TASK INSTRUCTIONS —
The answer must be a single number: the count of lines in the records below that contain the word "none".

Data excerpts
"""

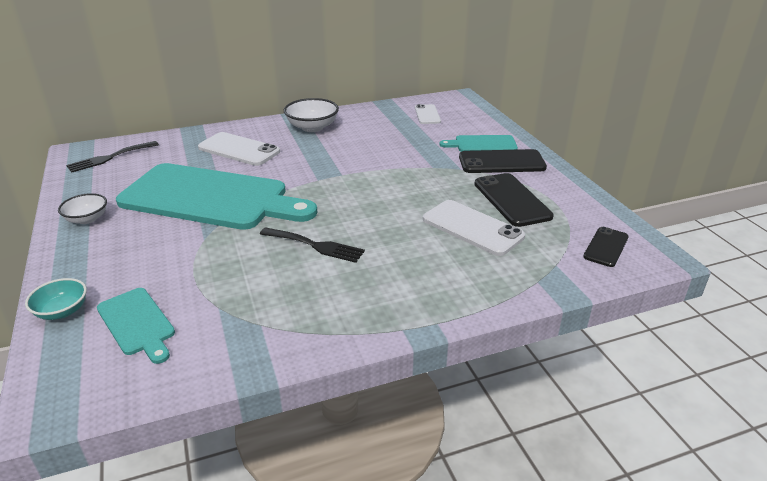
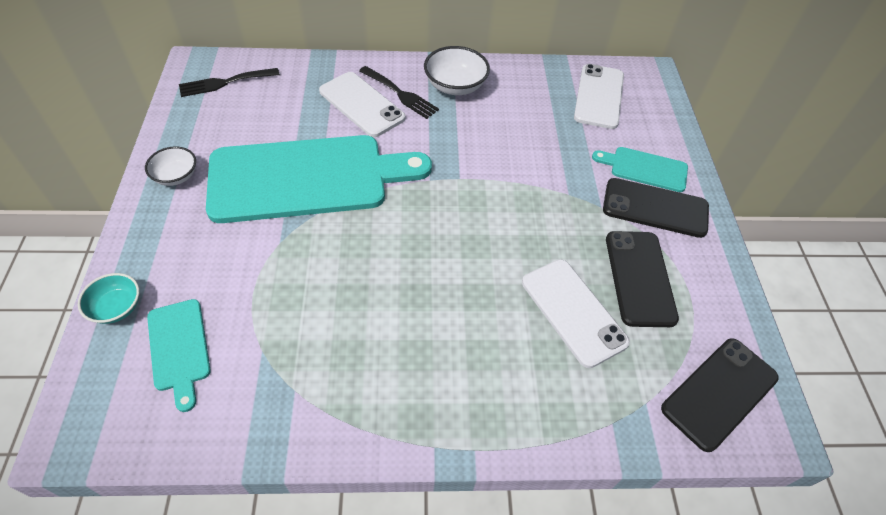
camera: 15 degrees right, 20 degrees up
turquoise cutting board [116,163,317,230] -> turquoise cutting board turned 45 degrees counterclockwise [206,135,432,223]
black fork [260,227,365,263] -> black fork moved to [359,66,439,119]
white phone [415,104,441,124] -> white phone [574,64,624,129], size x1.64
black phone [583,227,629,267] -> black phone [661,338,779,452], size x1.64

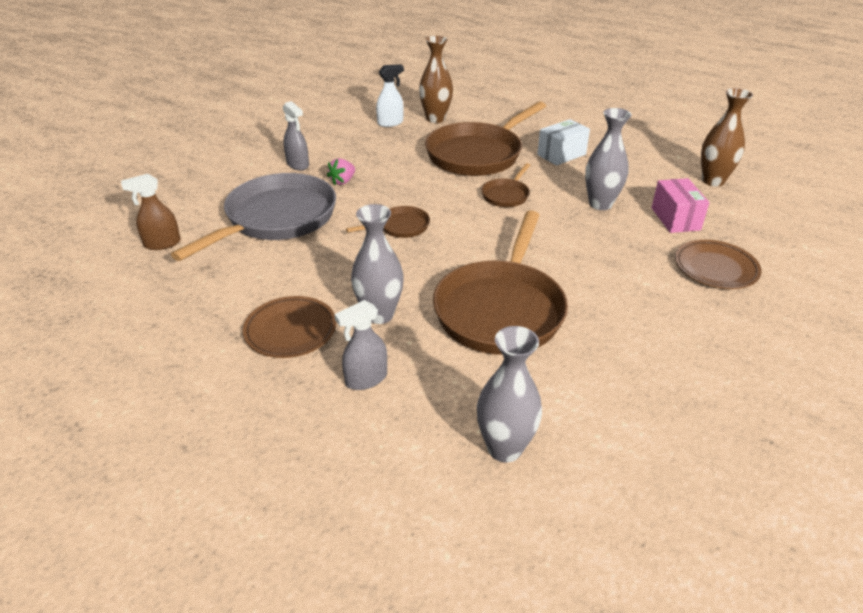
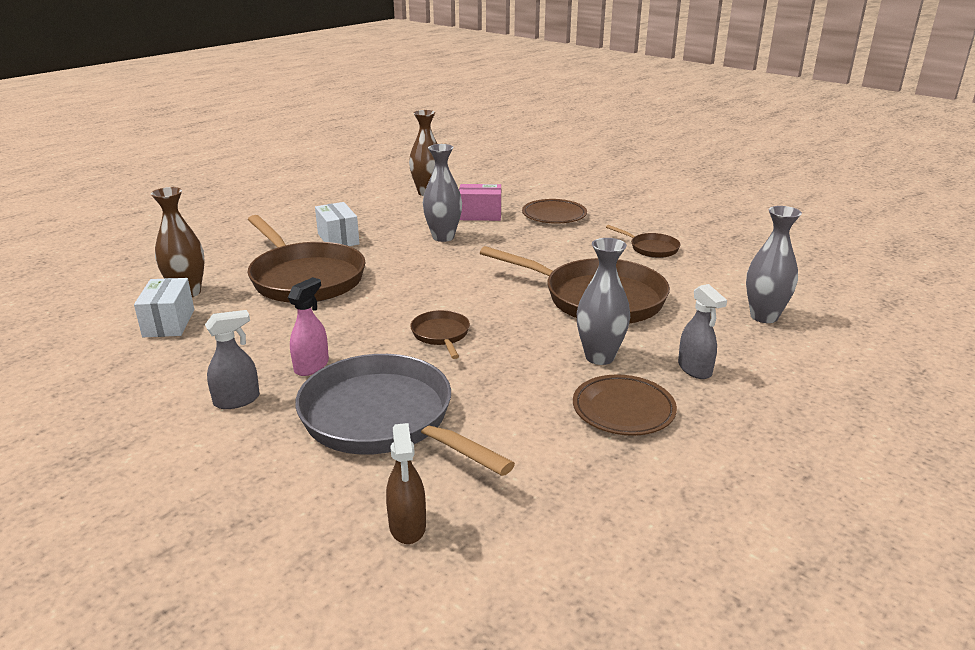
camera: 80 degrees left, 10 degrees down
pink strawberry [327,158,355,185] -> pink spray bottle [288,277,329,376]
white spray bottle [376,64,404,127] -> white box [134,278,194,337]
brown pan [481,163,530,207] -> brown pan moved to [606,225,681,258]

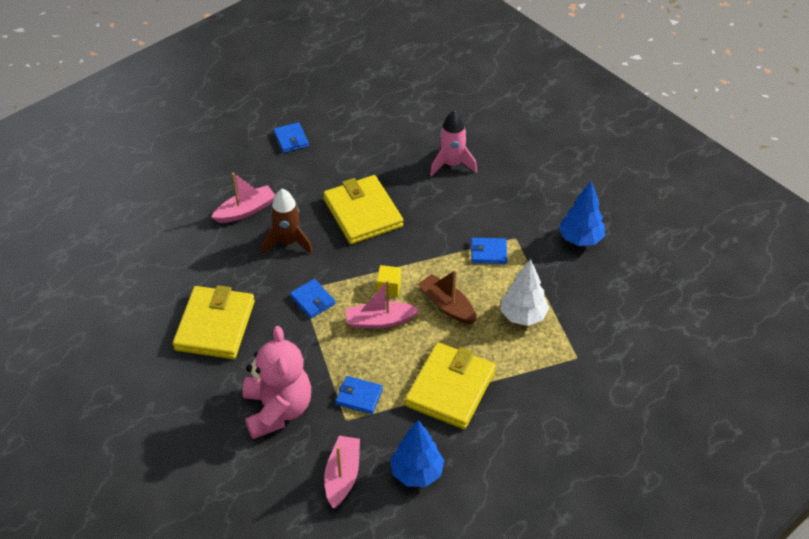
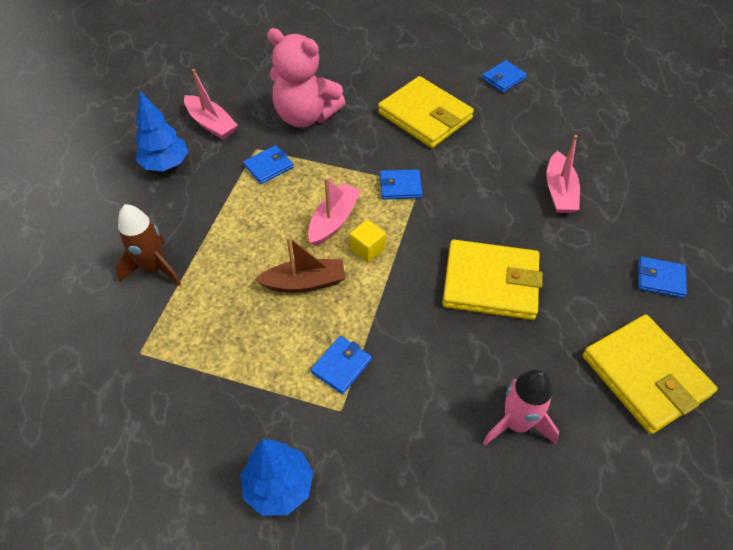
camera: 125 degrees right, 5 degrees up
brown rocket [262,189,313,254] -> brown rocket moved to [115,204,181,285]
yellow wallet [405,342,496,429] -> yellow wallet moved to [582,315,718,434]
white tree [501,259,549,326] -> none
none -> blue wallet [482,60,527,93]

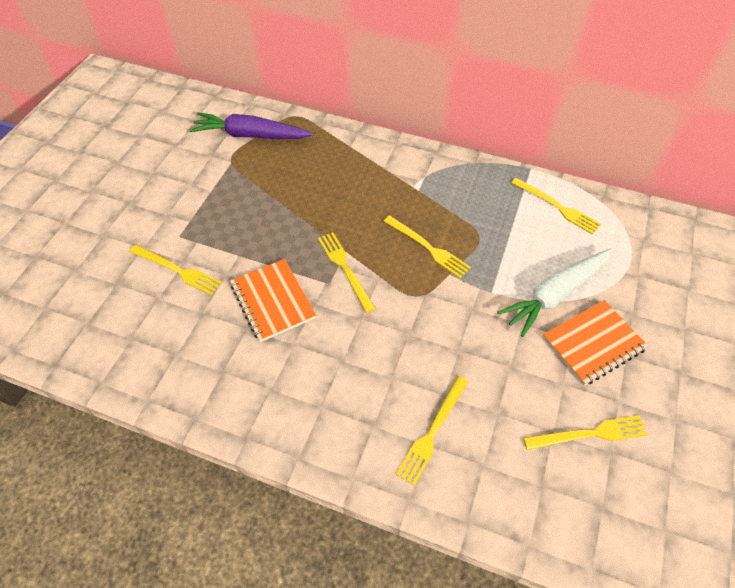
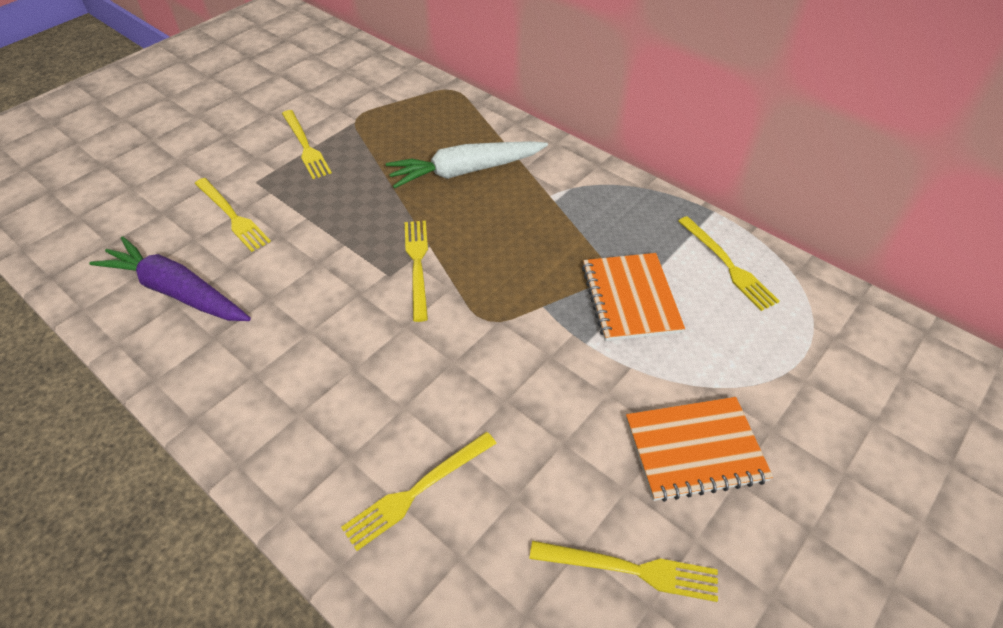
camera: 20 degrees right, 5 degrees down
purple carrot [190,112,313,139] -> purple carrot moved to [89,236,251,321]
orange notebook [230,259,316,342] -> orange notebook moved to [582,253,685,341]
yellow fork [384,215,471,278] -> yellow fork moved to [282,110,332,179]
white carrot [497,248,612,337] -> white carrot moved to [386,141,548,189]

"""

RESPONSE TO THIS EXERCISE —
2